In the material below, repeat only the lines from the one that holds "Find carcinoma and" through the final line, exactly as they stand.

==== SOURCE MATERIAL

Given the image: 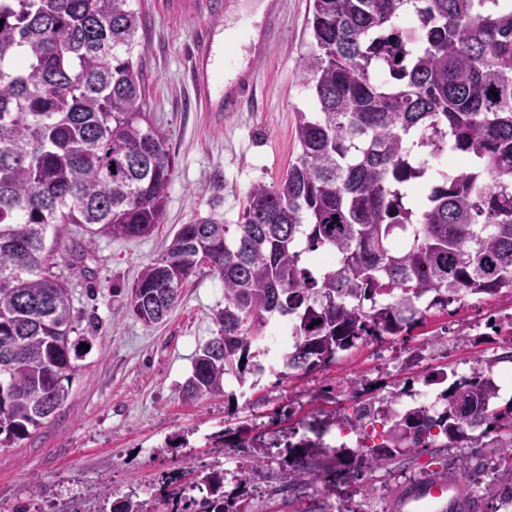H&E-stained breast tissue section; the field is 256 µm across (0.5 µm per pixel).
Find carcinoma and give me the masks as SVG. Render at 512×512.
Returning <instances> with one entry per match:
<instances>
[{
    "mask_svg": "<svg viewBox=\"0 0 512 512\" xmlns=\"http://www.w3.org/2000/svg\"><path fill=\"white\" fill-rule=\"evenodd\" d=\"M413 12L419 40L396 21ZM303 86L317 112H301L298 161L274 184L248 190L239 223L182 224L146 265L125 308L157 323L197 268L224 285L219 335L199 349L184 394L225 393L265 371L257 344L284 324L289 371H309L369 339L399 336L468 295L512 294V0H308ZM143 20L134 0H0V446L39 429L70 396L87 342L48 230L77 224L136 239L163 215L175 168L166 137L142 102ZM384 67L387 82L371 71ZM334 256L330 265L303 255ZM512 349L476 357L467 375L437 373L444 410L407 416L390 400L367 403L392 423L391 444L356 469H381L402 449L486 448L499 433L497 480L512 487V405L492 406V366ZM241 439L250 467L283 447L276 490L307 486L323 457L317 442ZM472 480L480 454L464 453ZM226 473L203 477L207 496L171 512H240L224 497ZM101 512H144L105 494Z\"/></svg>",
    "mask_w": 512,
    "mask_h": 512,
    "instance_id": "carcinoma-1",
    "label": "carcinoma"
}]
</instances>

========

FINISHED TASK:
Find carcinoma and give me the masks as SVG. Render at 512×512.
Returning <instances> with one entry per match:
<instances>
[{
    "mask_svg": "<svg viewBox=\"0 0 512 512\" xmlns=\"http://www.w3.org/2000/svg\"><path fill=\"white\" fill-rule=\"evenodd\" d=\"M413 12L419 40L396 21ZM303 86L317 112H301L298 161L274 184L248 190L239 223L182 224L146 265L125 308L157 323L197 268L224 285L219 335L199 349L184 394L225 393L265 371L257 344L284 324L289 371H309L369 339L399 336L468 295L512 294V0H308ZM143 20L134 0H0V446L39 429L70 396L87 342L48 230L77 224L136 239L163 215L175 168L166 137L142 102ZM384 67L387 82L371 71ZM334 256L330 265L303 255ZM512 349L476 357L467 375L437 373L444 410L407 416L390 400L367 403L392 423L391 444L356 469H381L402 449L486 448L499 433L497 480L512 487V405L492 406V366ZM241 439L250 467L283 447L276 490L307 486L323 457L317 442ZM472 480L480 454L464 453ZM226 473L203 477L207 496L171 512H240L224 497ZM101 512H144L105 494Z\"/></svg>",
    "mask_w": 512,
    "mask_h": 512,
    "instance_id": "carcinoma-1",
    "label": "carcinoma"
}]
</instances>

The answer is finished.